* **WHAT THE TASK ASKS**:
Search the listing for "orange" and copy every line where it appears.

* **SOURCE DATA**:
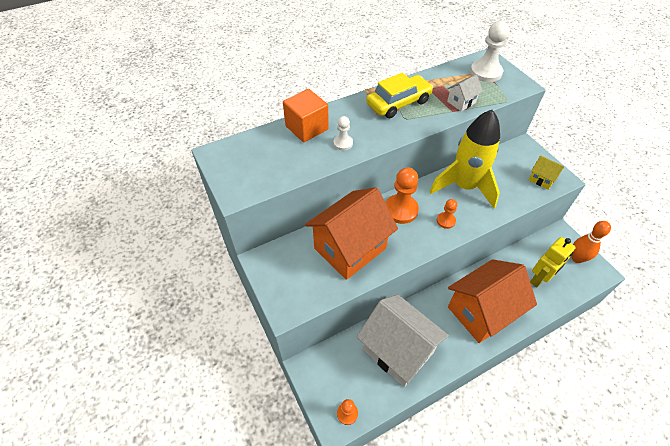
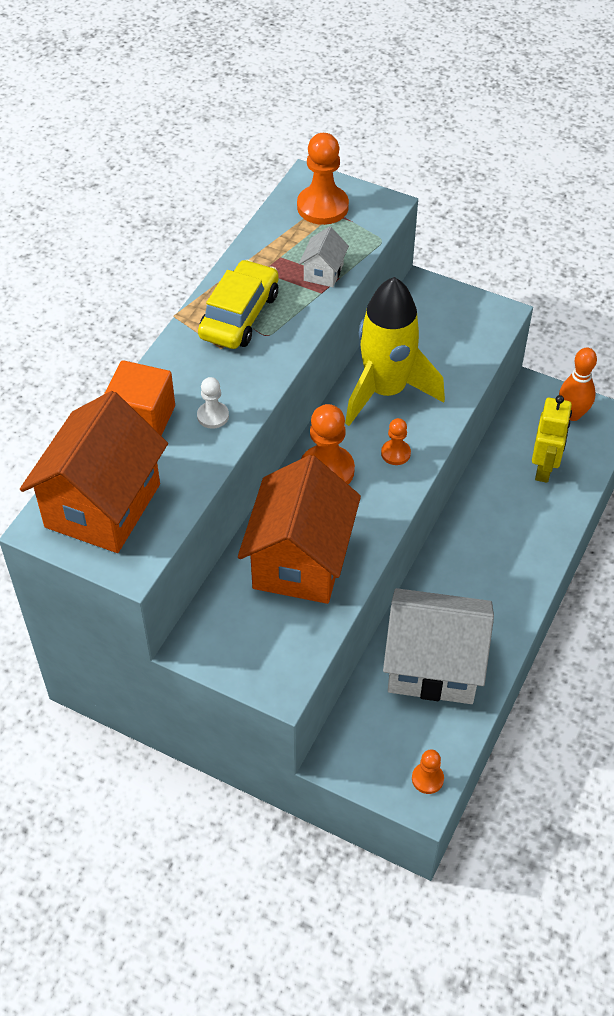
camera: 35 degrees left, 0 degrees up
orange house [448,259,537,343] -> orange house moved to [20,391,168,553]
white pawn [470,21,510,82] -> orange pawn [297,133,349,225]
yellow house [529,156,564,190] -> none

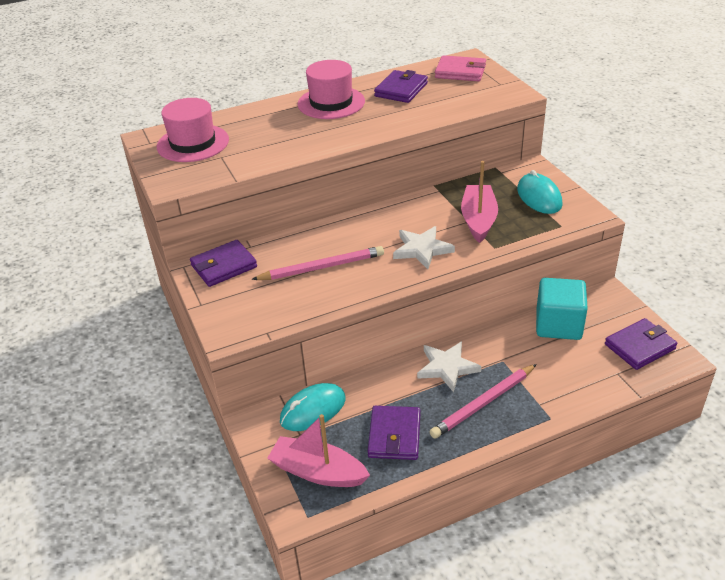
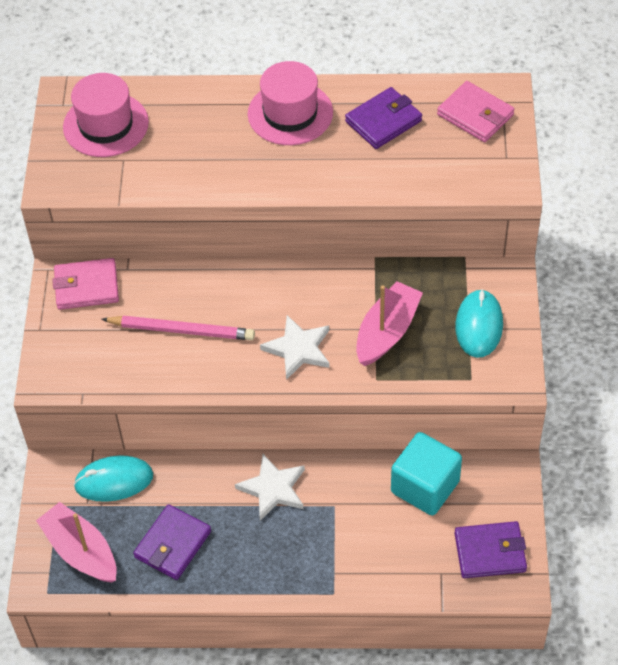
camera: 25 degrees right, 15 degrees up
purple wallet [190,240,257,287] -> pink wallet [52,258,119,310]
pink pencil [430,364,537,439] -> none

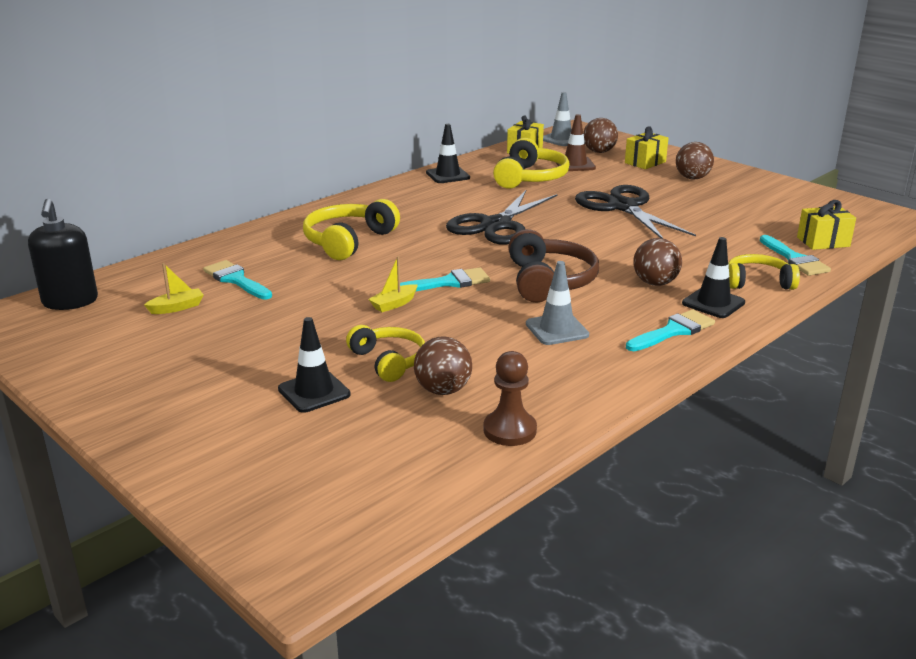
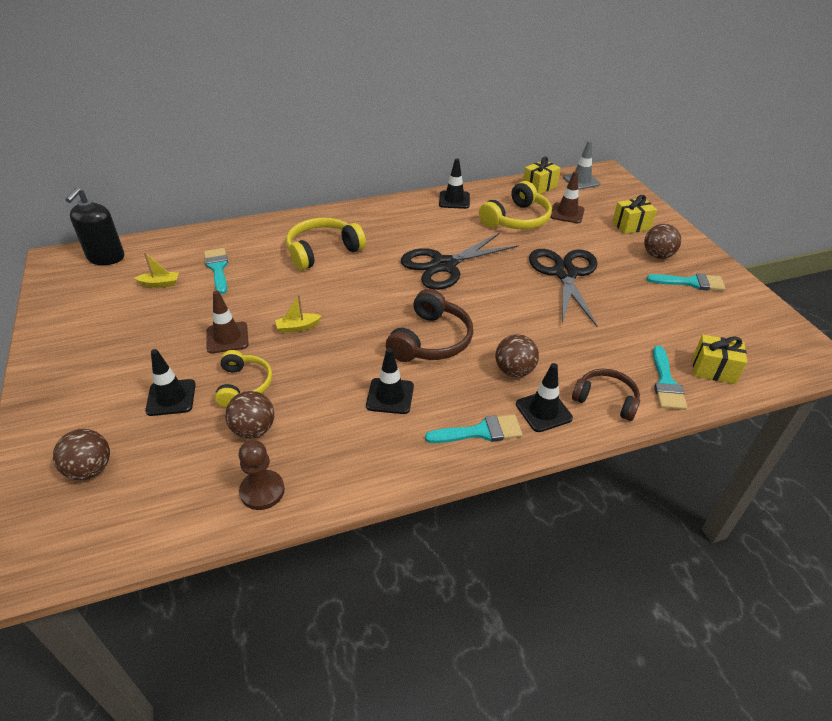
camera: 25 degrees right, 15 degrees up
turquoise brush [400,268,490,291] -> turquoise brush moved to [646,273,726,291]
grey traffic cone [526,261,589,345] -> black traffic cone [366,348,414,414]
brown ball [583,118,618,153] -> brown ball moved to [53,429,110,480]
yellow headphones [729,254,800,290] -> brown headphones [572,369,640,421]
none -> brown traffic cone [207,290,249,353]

* **COMPLETED TASK**:
orange house [448,259,537,343] -> orange house moved to [20,391,168,553]
white pawn [470,21,510,82] -> orange pawn [297,133,349,225]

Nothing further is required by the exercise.